[Rows from a dataset]
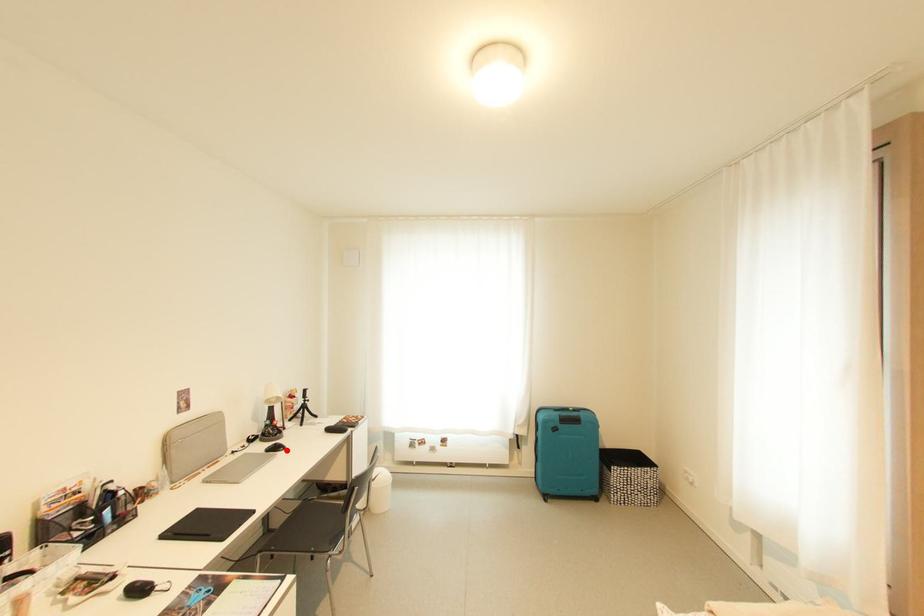
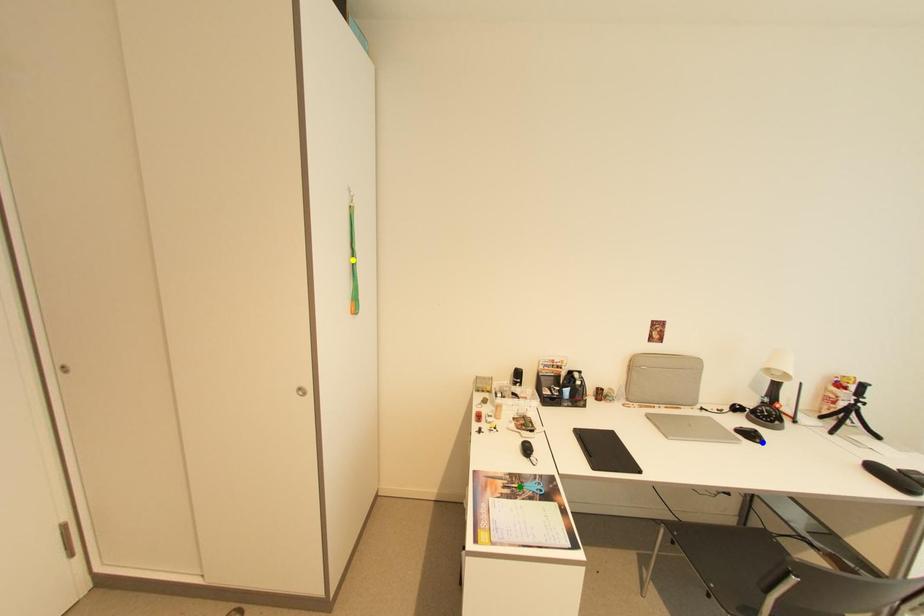
Question: I am providing you with two images of the same scene from different viewpoints. A red point is marked on the first image. You are given multiple points on the second image. Can you choose the point in image 2 that corresponds to the point in image 1?

Choices:
 (A) blue point
 (B) green point
 (C) yellow point

Answer: (A)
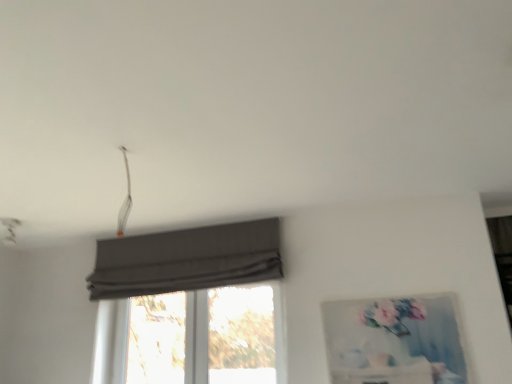
Question: From the image's perspective, is dark gray fabric curtain at center on transparent glass window at center?

Choices:
 (A) no
 (B) yes

Answer: (B)

Question: Does dark gray fabric curtain at center turn towards transparent glass window at center?

Choices:
 (A) no
 (B) yes

Answer: (A)

Question: Does dark gray fabric curtain at center have a smaller size compared to transparent glass window at center?

Choices:
 (A) no
 (B) yes

Answer: (A)

Question: Considering the relative sizes of dark gray fabric curtain at center and transparent glass window at center in the image provided, is dark gray fabric curtain at center shorter than transparent glass window at center?

Choices:
 (A) no
 (B) yes

Answer: (B)

Question: Does dark gray fabric curtain at center have a larger size compared to transparent glass window at center?

Choices:
 (A) no
 (B) yes

Answer: (B)

Question: Is matte gray picture frame at right bigger or smaller than transparent glass window at center?

Choices:
 (A) small
 (B) big

Answer: (A)

Question: From the image's perspective, relative to transparent glass window at center, is matte gray picture frame at right above or below?

Choices:
 (A) below
 (B) above

Answer: (B)

Question: Is point (424, 321) closer or farther from the camera than point (240, 306)?

Choices:
 (A) closer
 (B) farther

Answer: (A)

Question: Based on their positions, is matte gray picture frame at right located to the left or right of transparent glass window at center?

Choices:
 (A) left
 (B) right

Answer: (B)

Question: Is dark gray fabric curtain at center to the left or to the right of matte gray picture frame at right in the image?

Choices:
 (A) right
 (B) left

Answer: (B)

Question: From a real-world perspective, is dark gray fabric curtain at center physically located above or below matte gray picture frame at right?

Choices:
 (A) below
 (B) above

Answer: (B)

Question: Based on their sizes in the image, would you say dark gray fabric curtain at center is bigger or smaller than matte gray picture frame at right?

Choices:
 (A) small
 (B) big

Answer: (B)

Question: In terms of width, does dark gray fabric curtain at center look wider or thinner when compared to matte gray picture frame at right?

Choices:
 (A) thin
 (B) wide

Answer: (B)

Question: Is dark gray fabric curtain at center spatially inside transparent glass window at center, or outside of it?

Choices:
 (A) outside
 (B) inside

Answer: (A)

Question: Does point (146, 273) appear closer or farther from the camera than point (165, 309)?

Choices:
 (A) closer
 (B) farther

Answer: (A)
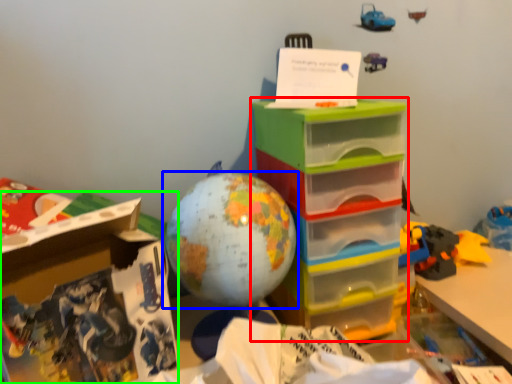
Question: Which object is positioned farthest from storage box (highlighted by a red box)? Select from toy (highlighted by a blue box) and cardboard box (highlighted by a green box).

Choices:
 (A) toy
 (B) cardboard box

Answer: (B)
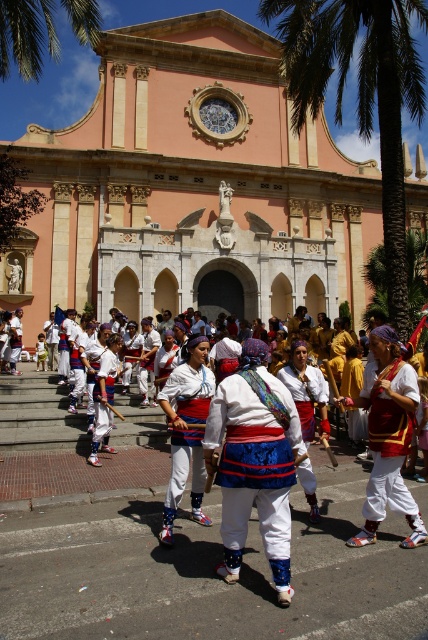
Question: Can you confirm if white cotton skirt at center is wider than green leafy palm tree at upper left?

Choices:
 (A) yes
 (B) no

Answer: (B)

Question: Considering the real-world distances, which object is farthest from the green leafy palm tree at upper left?

Choices:
 (A) pink stone church at center
 (B) white cotton dress at center
 (C) green leafy palm tree at right

Answer: (B)

Question: Which of the following is the closest to the observer?

Choices:
 (A) white cotton skirt at center
 (B) white cotton costumes at center
 (C) pink stone church at center

Answer: (B)

Question: Can you confirm if white cotton skirt at center is positioned to the left of white cotton dress at center?

Choices:
 (A) no
 (B) yes

Answer: (A)

Question: Where is white cotton costumes at center located in relation to green leafy palm tree at upper left in the image?

Choices:
 (A) left
 (B) right

Answer: (B)

Question: Which of the following is the closest to the observer?

Choices:
 (A) click(318, 500)
 (B) click(404, 369)

Answer: (B)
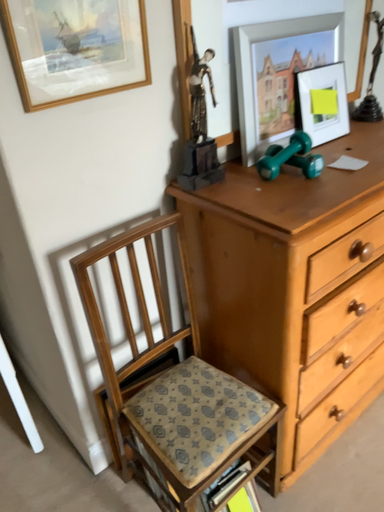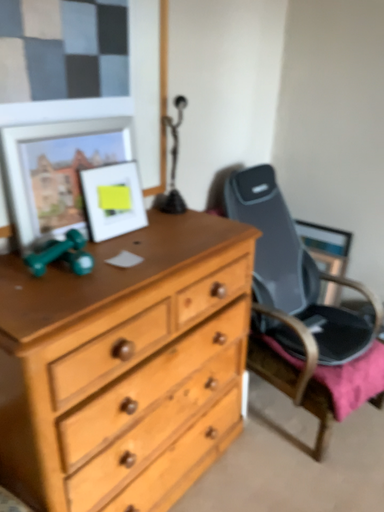
Question: How did the camera likely rotate when shooting the video?

Choices:
 (A) rotated left
 (B) rotated right

Answer: (B)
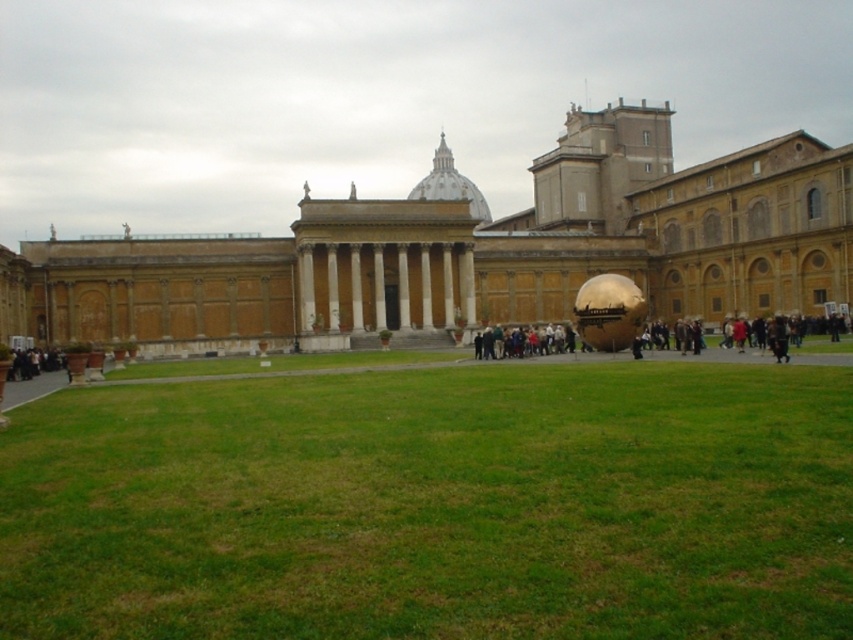
You are a gardener trying to water the green grass at center. However, there is a golden polished sphere at center in the way. Can you water the grass directly under the sphere without moving it?

The green grass at center is positioned under the golden polished sphere at center, so you can water the grass directly under the sphere without moving it since the grass is located beneath the sphere.

You are standing at the edge of the grassy area in front of the grand building. You want to walk to the golden sphere sculpture located in the center of the courtyard. There is a patch of green grass at center marked by point (434,506). Is the golden sphere sculpture located closer to the edge of the grassy area or closer to the center of the grassy area?

The golden sphere sculpture is located in the center of the courtyard, so it is closer to the center of the grassy area marked by point (434,506) rather than the edge.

### Directions for this task
Pull out every line of the listing above that contains the word "dress".

### Exercise result
 (B) white cotton dress at center
Question: Can you confirm if white cotton skirt at center is positioned to the left of white cotton dress at center?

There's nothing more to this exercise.